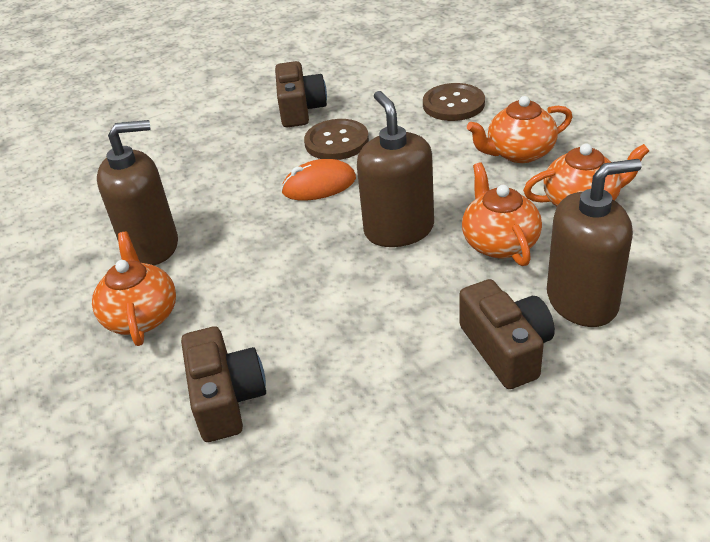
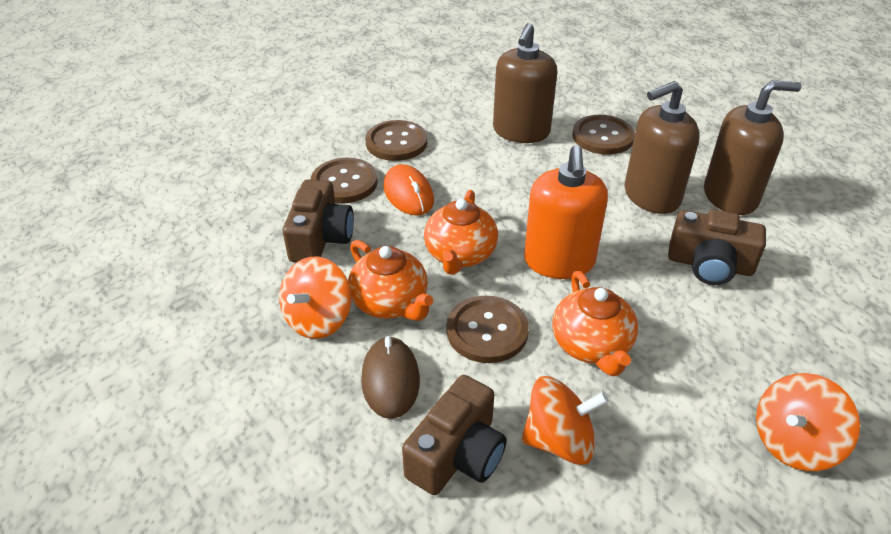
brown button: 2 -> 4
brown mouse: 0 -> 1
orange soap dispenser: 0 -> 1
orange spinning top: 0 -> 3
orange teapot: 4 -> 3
...
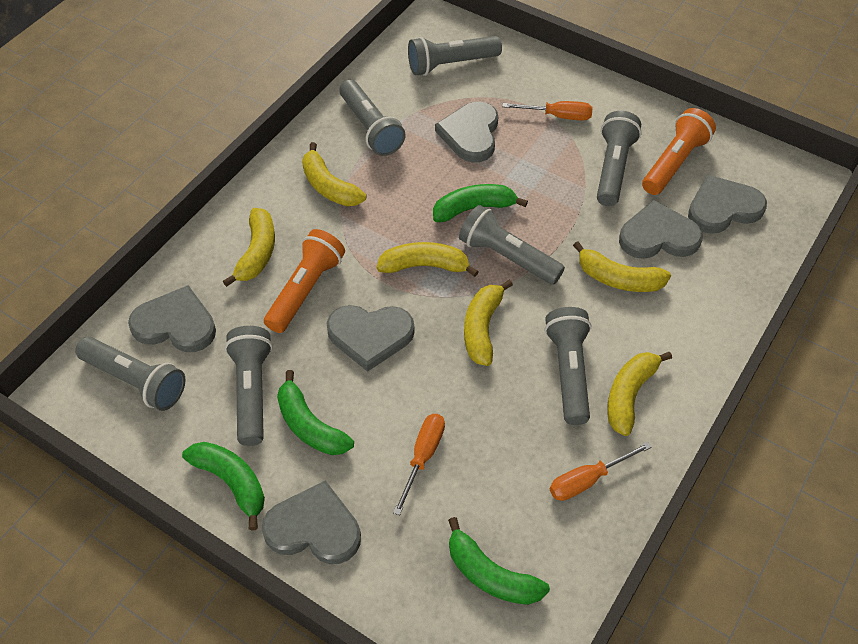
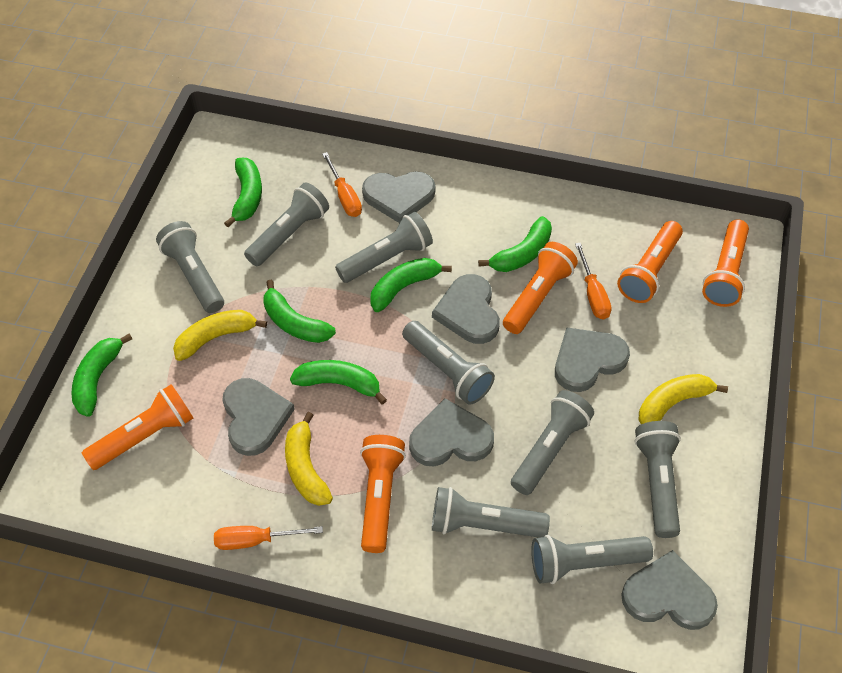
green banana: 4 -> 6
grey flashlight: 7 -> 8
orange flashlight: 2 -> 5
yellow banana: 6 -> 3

• **PROBLEM STATEMENT**
What lines in the material above hold the string "orange"? List them.

• **TASK ANSWER**
orange soap dispenser: 0 -> 1
orange spinning top: 0 -> 3
orange teapot: 4 -> 3
orange flashlight: 2 -> 5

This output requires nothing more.